## Action item
Copy each record below faithfully, leaving out images.

Available records section start

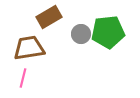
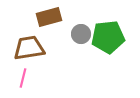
brown rectangle: rotated 15 degrees clockwise
green pentagon: moved 5 px down
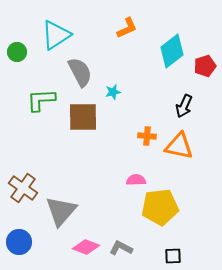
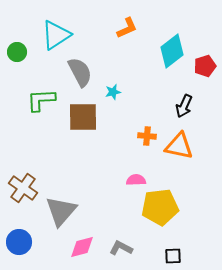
pink diamond: moved 4 px left; rotated 36 degrees counterclockwise
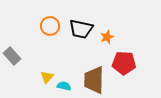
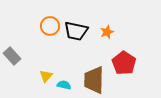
black trapezoid: moved 5 px left, 2 px down
orange star: moved 5 px up
red pentagon: rotated 30 degrees clockwise
yellow triangle: moved 1 px left, 1 px up
cyan semicircle: moved 1 px up
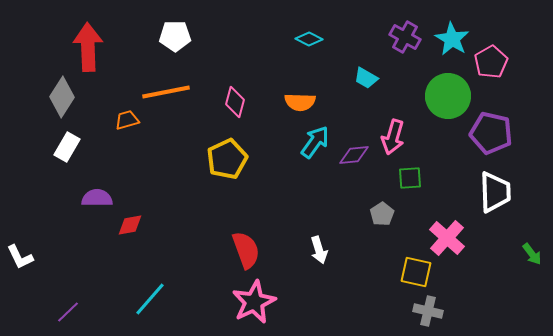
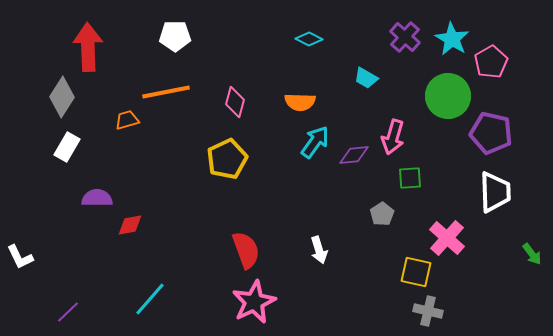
purple cross: rotated 12 degrees clockwise
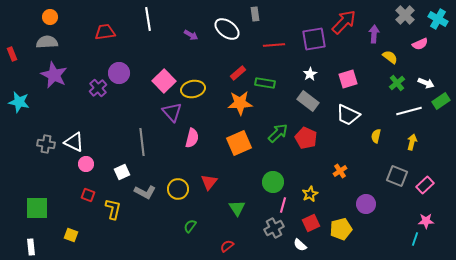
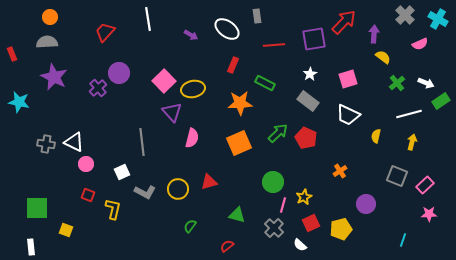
gray rectangle at (255, 14): moved 2 px right, 2 px down
red trapezoid at (105, 32): rotated 40 degrees counterclockwise
yellow semicircle at (390, 57): moved 7 px left
red rectangle at (238, 73): moved 5 px left, 8 px up; rotated 28 degrees counterclockwise
purple star at (54, 75): moved 2 px down
green rectangle at (265, 83): rotated 18 degrees clockwise
white line at (409, 111): moved 3 px down
red triangle at (209, 182): rotated 36 degrees clockwise
yellow star at (310, 194): moved 6 px left, 3 px down
green triangle at (237, 208): moved 7 px down; rotated 42 degrees counterclockwise
pink star at (426, 221): moved 3 px right, 7 px up
gray cross at (274, 228): rotated 18 degrees counterclockwise
yellow square at (71, 235): moved 5 px left, 5 px up
cyan line at (415, 239): moved 12 px left, 1 px down
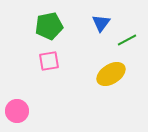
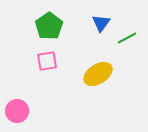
green pentagon: rotated 24 degrees counterclockwise
green line: moved 2 px up
pink square: moved 2 px left
yellow ellipse: moved 13 px left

Available records section end

## Your response
brown rectangle: rotated 15 degrees clockwise
green pentagon: moved 5 px down
pink diamond: moved 4 px left; rotated 36 degrees counterclockwise
black trapezoid: moved 5 px left, 2 px down
orange star: moved 5 px up
red pentagon: rotated 30 degrees clockwise
yellow triangle: moved 1 px left, 1 px up
cyan semicircle: moved 1 px up
purple cross: rotated 12 degrees clockwise
gray rectangle at (255, 14): moved 2 px right, 2 px down
red trapezoid at (105, 32): rotated 40 degrees counterclockwise
yellow semicircle at (390, 57): moved 7 px left
red rectangle at (238, 73): moved 5 px left, 8 px up; rotated 28 degrees counterclockwise
purple star at (54, 75): moved 2 px down
green rectangle at (265, 83): rotated 18 degrees clockwise
white line at (409, 111): moved 3 px down
red triangle at (209, 182): rotated 36 degrees clockwise
yellow star at (310, 194): moved 6 px left, 3 px down
green triangle at (237, 208): moved 7 px down; rotated 42 degrees counterclockwise
pink star at (426, 221): moved 3 px right, 7 px up
gray cross at (274, 228): rotated 18 degrees counterclockwise
yellow square at (71, 235): moved 5 px left, 5 px up
cyan line at (415, 239): moved 12 px left, 1 px down
green pentagon: rotated 24 degrees counterclockwise
green line: moved 2 px up
pink square: moved 2 px left
yellow ellipse: moved 13 px left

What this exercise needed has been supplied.